● Information shown:
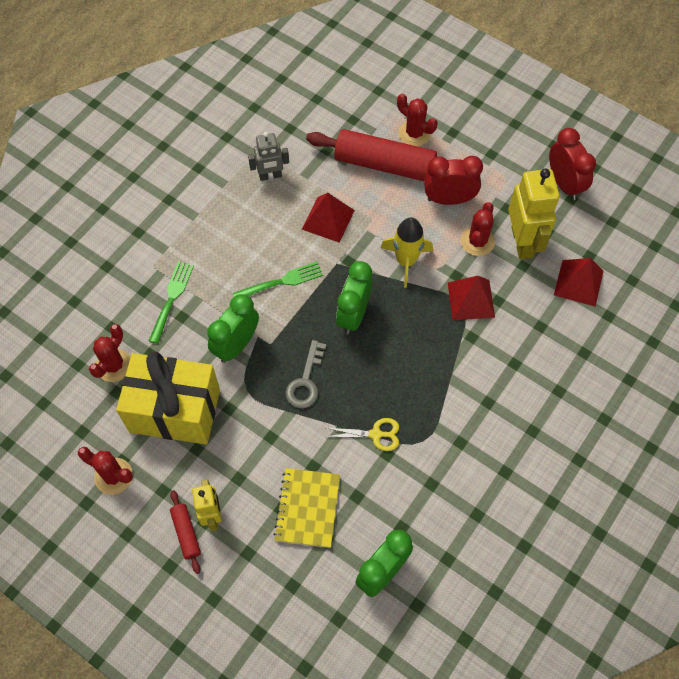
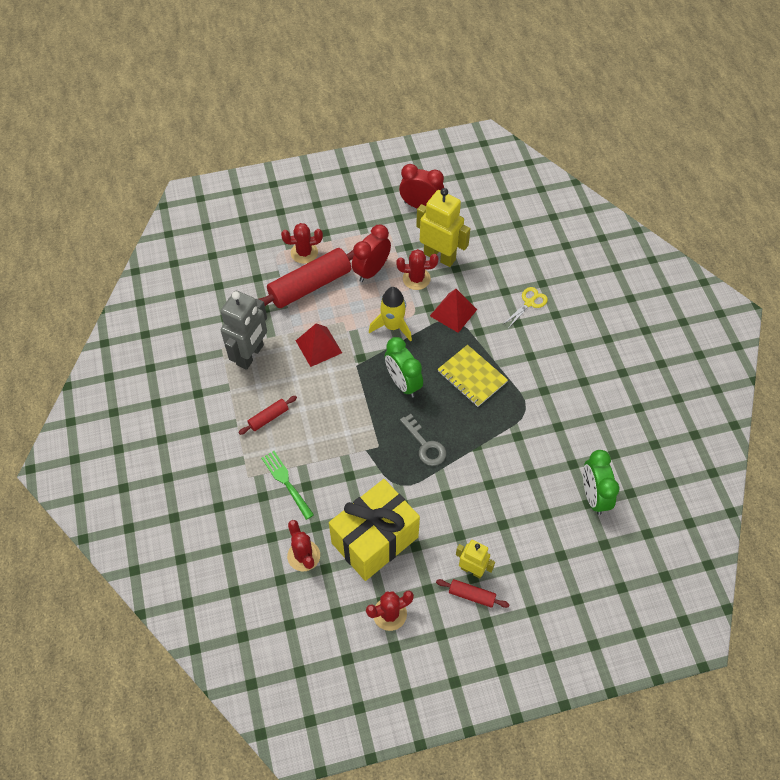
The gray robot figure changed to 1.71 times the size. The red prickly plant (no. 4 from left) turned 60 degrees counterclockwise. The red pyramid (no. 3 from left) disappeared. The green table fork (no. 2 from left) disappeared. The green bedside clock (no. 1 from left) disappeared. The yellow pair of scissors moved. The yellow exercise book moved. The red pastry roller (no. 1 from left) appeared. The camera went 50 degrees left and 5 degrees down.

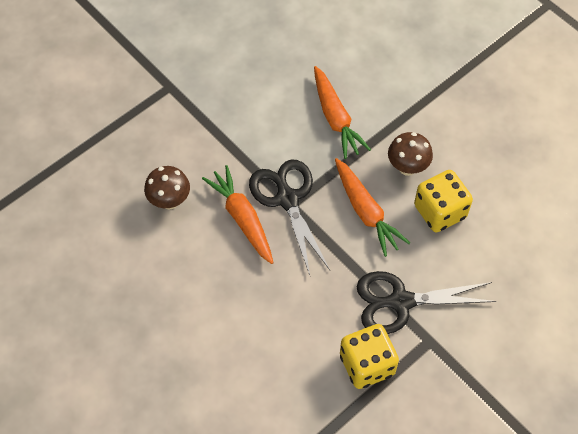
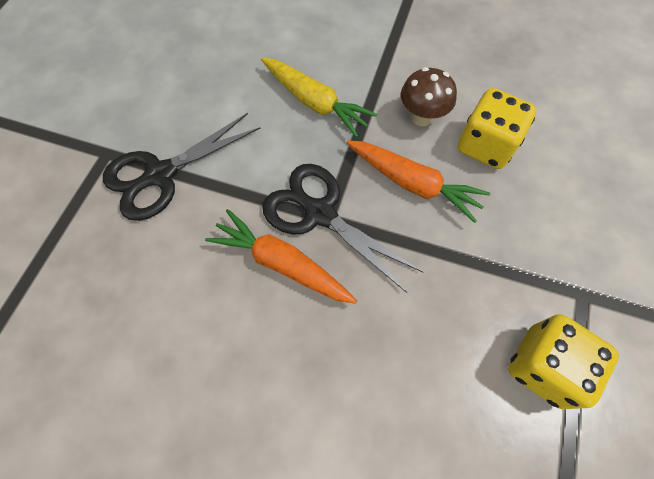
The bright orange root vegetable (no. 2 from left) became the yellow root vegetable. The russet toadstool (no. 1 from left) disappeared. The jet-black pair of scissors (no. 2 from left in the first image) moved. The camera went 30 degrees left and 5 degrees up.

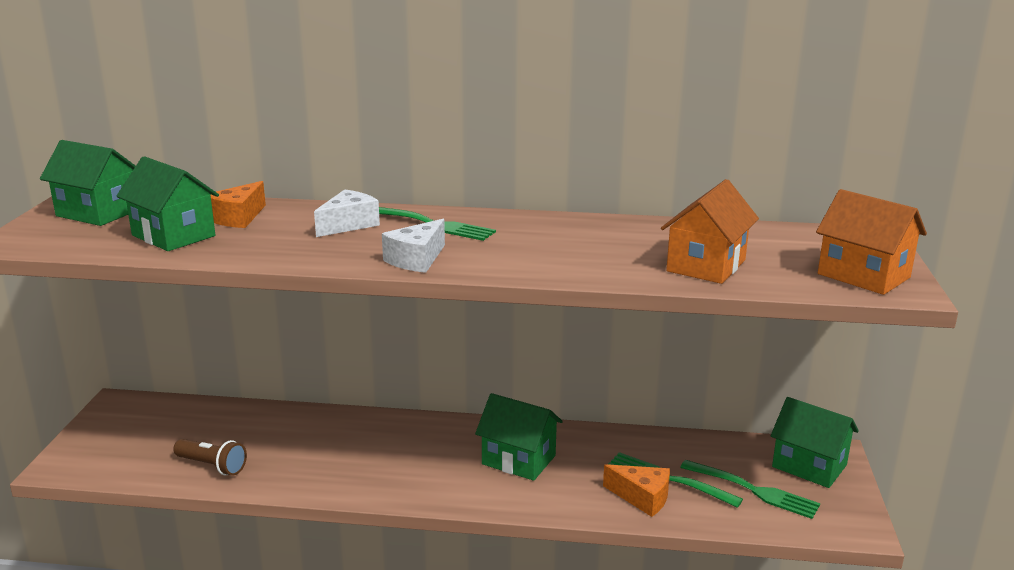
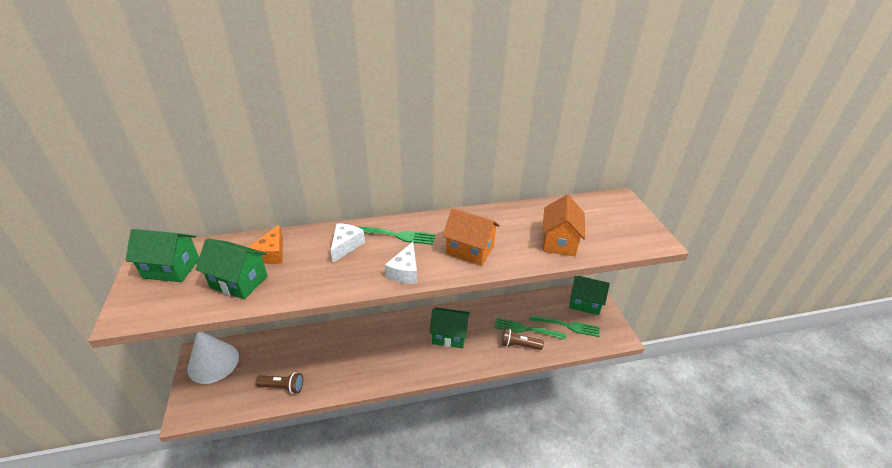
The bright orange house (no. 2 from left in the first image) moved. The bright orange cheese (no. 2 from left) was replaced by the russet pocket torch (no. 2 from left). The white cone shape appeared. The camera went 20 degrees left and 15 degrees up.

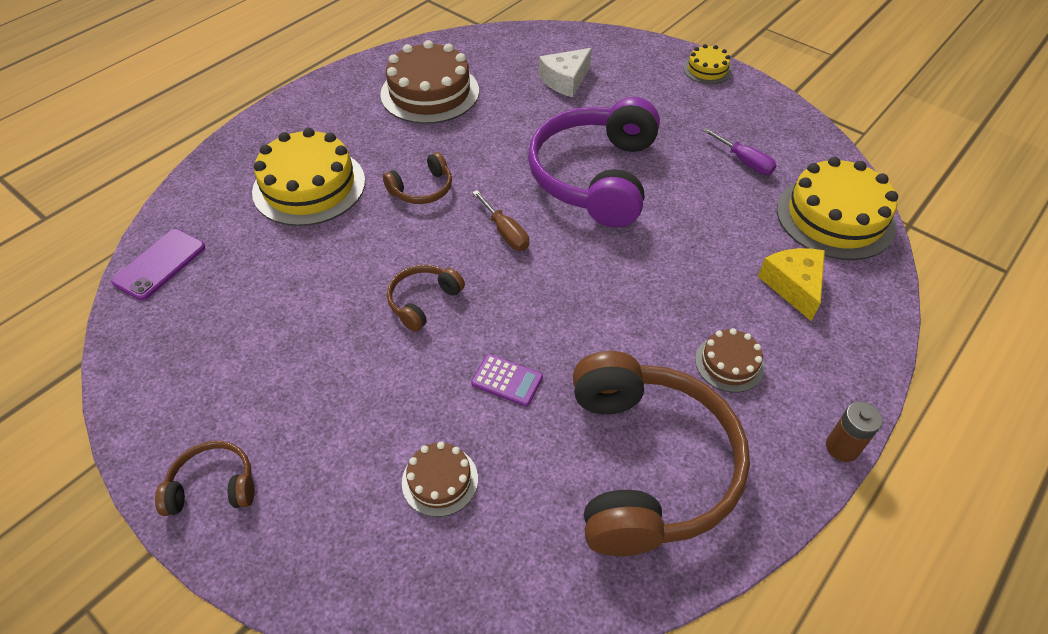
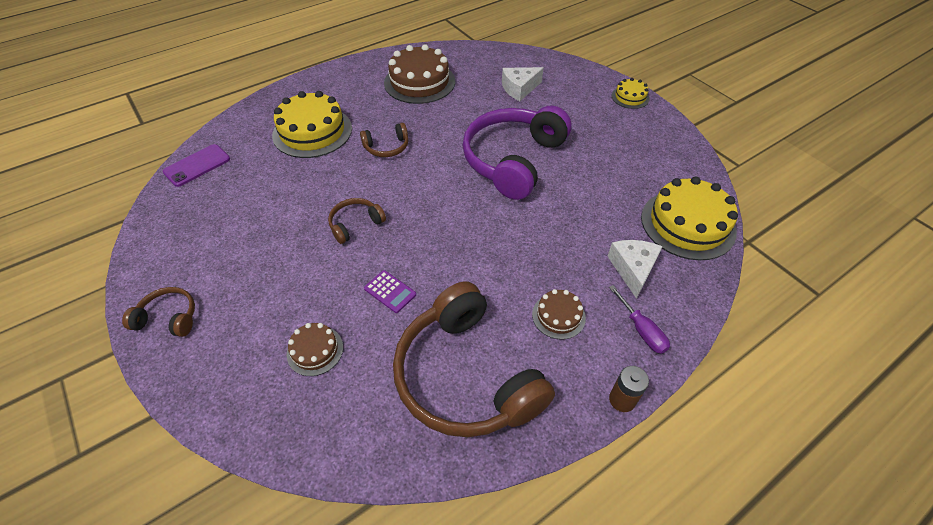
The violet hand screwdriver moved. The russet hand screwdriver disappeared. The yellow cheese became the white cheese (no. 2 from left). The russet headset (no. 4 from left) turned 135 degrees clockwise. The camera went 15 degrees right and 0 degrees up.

● What you should do:
Every line of the material is to be quoted exactly, with no pictures carried over.

● Task solution:
The gray robot figure changed to 1.71 times the size. The red prickly plant (no. 4 from left) turned 60 degrees counterclockwise. The red pyramid (no. 3 from left) disappeared. The green table fork (no. 2 from left) disappeared. The green bedside clock (no. 1 from left) disappeared. The yellow pair of scissors moved. The yellow exercise book moved. The red pastry roller (no. 1 from left) appeared. The camera went 50 degrees left and 5 degrees down.

The bright orange root vegetable (no. 2 from left) became the yellow root vegetable. The russet toadstool (no. 1 from left) disappeared. The jet-black pair of scissors (no. 2 from left in the first image) moved. The camera went 30 degrees left and 5 degrees up.

The bright orange house (no. 2 from left in the first image) moved. The bright orange cheese (no. 2 from left) was replaced by the russet pocket torch (no. 2 from left). The white cone shape appeared. The camera went 20 degrees left and 15 degrees up.

The violet hand screwdriver moved. The russet hand screwdriver disappeared. The yellow cheese became the white cheese (no. 2 from left). The russet headset (no. 4 from left) turned 135 degrees clockwise. The camera went 15 degrees right and 0 degrees up.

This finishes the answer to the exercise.